> [Record list]
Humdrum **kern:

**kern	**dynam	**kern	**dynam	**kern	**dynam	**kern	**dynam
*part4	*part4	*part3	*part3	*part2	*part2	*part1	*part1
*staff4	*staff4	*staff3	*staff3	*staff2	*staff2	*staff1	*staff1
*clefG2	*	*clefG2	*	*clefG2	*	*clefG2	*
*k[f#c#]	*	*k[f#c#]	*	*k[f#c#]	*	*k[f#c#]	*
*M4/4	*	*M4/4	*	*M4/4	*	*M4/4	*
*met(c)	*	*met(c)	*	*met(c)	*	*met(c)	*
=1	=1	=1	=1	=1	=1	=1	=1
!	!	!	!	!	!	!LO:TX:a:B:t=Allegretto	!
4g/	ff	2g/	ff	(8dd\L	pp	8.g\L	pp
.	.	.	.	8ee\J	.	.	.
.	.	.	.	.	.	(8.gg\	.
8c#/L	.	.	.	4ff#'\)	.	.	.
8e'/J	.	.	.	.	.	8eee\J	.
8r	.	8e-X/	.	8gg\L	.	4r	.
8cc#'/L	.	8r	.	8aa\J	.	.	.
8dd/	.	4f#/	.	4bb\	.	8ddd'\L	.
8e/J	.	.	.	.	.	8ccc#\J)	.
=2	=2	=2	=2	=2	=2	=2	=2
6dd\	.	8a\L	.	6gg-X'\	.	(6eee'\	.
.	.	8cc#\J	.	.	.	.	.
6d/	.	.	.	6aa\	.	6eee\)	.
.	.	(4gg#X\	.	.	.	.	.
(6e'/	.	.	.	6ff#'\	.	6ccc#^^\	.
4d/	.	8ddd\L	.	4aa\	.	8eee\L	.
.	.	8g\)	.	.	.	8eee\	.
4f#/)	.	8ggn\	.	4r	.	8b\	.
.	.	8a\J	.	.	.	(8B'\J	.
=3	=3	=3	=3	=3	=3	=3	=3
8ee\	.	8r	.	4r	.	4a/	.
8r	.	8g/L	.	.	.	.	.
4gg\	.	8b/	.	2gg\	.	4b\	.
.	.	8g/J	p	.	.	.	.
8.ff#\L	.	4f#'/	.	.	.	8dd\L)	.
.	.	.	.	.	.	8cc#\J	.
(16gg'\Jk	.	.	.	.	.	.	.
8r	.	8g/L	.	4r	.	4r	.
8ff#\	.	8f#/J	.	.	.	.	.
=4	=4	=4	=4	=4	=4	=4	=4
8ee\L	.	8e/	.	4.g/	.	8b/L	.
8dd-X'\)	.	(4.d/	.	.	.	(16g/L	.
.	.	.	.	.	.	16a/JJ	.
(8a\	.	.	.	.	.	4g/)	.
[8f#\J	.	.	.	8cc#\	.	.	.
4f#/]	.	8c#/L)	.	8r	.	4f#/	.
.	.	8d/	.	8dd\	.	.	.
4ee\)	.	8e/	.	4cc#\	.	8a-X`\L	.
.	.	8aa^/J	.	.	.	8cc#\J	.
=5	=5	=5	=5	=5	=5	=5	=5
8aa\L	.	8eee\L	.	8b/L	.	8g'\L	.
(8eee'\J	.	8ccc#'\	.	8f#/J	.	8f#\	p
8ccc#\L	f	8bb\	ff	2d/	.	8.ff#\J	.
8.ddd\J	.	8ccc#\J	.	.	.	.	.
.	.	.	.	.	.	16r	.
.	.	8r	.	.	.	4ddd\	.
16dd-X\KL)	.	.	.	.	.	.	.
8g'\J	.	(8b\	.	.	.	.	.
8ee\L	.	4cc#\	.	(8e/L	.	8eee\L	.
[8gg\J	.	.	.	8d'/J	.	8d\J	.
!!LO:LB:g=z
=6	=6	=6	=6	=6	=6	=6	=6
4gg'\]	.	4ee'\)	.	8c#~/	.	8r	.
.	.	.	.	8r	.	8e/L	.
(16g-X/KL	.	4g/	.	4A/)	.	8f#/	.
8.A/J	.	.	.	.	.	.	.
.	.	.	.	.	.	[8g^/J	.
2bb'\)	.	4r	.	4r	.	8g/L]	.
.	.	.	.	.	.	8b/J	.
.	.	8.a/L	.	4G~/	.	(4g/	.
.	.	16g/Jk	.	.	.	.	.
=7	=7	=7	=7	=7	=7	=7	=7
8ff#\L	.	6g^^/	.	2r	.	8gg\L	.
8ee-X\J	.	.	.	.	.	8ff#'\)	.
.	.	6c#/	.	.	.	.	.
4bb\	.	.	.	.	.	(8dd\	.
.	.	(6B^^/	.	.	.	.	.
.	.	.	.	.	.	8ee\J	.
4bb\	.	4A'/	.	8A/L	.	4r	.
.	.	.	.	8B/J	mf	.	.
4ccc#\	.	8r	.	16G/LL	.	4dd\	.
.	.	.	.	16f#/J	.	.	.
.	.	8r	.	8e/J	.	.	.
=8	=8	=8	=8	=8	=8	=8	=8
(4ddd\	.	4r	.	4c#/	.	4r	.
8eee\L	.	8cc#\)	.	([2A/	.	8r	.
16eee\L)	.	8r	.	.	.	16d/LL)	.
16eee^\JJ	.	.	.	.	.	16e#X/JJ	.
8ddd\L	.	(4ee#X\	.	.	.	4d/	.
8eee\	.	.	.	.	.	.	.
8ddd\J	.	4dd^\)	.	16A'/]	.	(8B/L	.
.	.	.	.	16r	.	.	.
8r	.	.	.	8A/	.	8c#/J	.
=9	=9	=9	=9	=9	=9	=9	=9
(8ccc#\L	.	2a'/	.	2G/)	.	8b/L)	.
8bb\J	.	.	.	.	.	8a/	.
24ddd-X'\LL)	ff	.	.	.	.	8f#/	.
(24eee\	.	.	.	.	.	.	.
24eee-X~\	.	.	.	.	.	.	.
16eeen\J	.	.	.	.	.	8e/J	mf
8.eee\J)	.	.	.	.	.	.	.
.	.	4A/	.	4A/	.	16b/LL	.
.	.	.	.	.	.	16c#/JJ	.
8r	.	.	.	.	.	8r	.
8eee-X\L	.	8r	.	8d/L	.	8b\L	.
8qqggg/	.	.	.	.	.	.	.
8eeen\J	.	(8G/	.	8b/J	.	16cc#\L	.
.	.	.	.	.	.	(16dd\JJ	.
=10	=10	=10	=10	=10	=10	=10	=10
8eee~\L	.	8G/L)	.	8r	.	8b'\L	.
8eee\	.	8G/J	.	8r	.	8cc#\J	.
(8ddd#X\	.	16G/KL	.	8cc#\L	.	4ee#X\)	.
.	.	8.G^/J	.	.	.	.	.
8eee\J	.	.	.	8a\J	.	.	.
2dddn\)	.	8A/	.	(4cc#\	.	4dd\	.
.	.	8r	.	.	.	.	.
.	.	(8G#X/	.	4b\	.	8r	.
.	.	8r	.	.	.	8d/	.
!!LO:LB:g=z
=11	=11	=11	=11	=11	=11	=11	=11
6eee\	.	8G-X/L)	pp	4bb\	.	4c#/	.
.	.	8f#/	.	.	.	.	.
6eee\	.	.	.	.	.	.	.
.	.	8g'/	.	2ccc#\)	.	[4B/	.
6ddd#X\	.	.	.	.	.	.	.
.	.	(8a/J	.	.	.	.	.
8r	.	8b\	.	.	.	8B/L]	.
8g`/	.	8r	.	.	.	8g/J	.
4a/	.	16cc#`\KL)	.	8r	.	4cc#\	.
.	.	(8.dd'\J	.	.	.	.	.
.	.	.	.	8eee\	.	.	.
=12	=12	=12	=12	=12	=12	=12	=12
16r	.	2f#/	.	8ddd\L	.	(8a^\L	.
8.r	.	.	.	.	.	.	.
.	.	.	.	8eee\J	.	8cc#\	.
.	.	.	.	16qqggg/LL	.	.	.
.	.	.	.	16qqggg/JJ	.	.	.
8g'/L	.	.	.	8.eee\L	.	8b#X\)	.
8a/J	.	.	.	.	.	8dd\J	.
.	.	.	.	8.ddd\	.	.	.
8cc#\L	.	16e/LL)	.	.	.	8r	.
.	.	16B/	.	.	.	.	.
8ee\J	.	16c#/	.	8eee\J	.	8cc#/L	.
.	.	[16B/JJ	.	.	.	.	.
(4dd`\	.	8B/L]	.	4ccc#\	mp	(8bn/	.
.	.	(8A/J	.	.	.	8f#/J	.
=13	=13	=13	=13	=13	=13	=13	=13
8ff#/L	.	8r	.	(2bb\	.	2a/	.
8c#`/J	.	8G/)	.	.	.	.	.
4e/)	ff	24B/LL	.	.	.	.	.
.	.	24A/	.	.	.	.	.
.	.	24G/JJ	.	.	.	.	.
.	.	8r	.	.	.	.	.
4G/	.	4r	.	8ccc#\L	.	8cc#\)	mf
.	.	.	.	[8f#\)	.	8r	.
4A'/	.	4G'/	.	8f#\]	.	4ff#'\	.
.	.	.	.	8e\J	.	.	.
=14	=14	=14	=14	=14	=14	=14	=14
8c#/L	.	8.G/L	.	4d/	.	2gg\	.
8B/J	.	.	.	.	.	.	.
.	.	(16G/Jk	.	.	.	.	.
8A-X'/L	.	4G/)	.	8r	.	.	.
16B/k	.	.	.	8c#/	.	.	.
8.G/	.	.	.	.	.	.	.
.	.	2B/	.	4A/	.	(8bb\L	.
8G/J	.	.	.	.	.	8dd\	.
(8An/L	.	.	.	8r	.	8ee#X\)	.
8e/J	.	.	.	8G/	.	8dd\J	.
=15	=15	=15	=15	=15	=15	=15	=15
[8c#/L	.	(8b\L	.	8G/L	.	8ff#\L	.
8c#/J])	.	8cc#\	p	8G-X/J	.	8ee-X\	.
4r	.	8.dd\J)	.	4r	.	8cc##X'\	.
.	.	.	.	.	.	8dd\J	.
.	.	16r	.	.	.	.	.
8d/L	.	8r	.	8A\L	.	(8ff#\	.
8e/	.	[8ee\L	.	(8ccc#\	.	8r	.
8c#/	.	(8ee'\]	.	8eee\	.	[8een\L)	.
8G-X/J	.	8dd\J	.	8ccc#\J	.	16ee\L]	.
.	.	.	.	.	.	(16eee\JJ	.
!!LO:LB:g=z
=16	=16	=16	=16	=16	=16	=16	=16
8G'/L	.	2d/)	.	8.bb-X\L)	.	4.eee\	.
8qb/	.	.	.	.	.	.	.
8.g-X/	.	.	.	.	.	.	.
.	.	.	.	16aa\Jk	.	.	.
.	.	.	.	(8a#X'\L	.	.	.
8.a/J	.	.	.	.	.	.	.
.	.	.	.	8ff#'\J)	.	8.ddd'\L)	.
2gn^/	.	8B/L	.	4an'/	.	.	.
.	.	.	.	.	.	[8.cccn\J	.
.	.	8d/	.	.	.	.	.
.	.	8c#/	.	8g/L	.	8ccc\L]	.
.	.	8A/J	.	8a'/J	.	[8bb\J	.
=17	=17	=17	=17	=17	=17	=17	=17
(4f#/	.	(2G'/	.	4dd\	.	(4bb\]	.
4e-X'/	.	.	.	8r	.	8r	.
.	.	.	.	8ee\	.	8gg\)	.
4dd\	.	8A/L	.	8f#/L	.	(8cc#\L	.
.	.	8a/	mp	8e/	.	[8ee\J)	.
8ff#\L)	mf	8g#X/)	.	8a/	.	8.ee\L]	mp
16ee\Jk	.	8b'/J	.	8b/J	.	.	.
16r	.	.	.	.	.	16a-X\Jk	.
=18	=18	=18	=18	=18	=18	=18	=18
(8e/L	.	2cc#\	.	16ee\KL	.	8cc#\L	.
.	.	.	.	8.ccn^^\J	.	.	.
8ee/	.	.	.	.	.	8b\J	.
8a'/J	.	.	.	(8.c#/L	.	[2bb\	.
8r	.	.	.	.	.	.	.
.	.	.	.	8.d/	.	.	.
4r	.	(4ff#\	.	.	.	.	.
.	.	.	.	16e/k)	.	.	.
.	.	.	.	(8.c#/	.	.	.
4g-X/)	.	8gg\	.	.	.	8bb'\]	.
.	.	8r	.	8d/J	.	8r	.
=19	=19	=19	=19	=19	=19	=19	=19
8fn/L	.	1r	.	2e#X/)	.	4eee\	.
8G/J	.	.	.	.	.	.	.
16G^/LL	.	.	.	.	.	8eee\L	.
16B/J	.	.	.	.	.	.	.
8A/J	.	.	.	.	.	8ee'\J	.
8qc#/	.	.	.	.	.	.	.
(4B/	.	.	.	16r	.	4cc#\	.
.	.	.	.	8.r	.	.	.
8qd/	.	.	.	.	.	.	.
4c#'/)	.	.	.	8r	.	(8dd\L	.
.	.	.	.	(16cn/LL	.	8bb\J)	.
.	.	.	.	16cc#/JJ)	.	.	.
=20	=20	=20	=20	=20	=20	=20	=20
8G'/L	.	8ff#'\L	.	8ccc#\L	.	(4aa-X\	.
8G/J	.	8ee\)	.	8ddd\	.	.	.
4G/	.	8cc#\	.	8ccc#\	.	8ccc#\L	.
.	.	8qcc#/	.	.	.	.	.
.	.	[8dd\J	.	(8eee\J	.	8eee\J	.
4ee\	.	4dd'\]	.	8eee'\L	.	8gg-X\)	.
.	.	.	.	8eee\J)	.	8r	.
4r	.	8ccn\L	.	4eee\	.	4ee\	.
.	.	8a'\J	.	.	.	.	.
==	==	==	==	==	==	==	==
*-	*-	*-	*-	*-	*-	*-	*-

> [What needs to be done] Tally the lines of the listing that contain the string "kern" and give only that number.

> [Written response] 2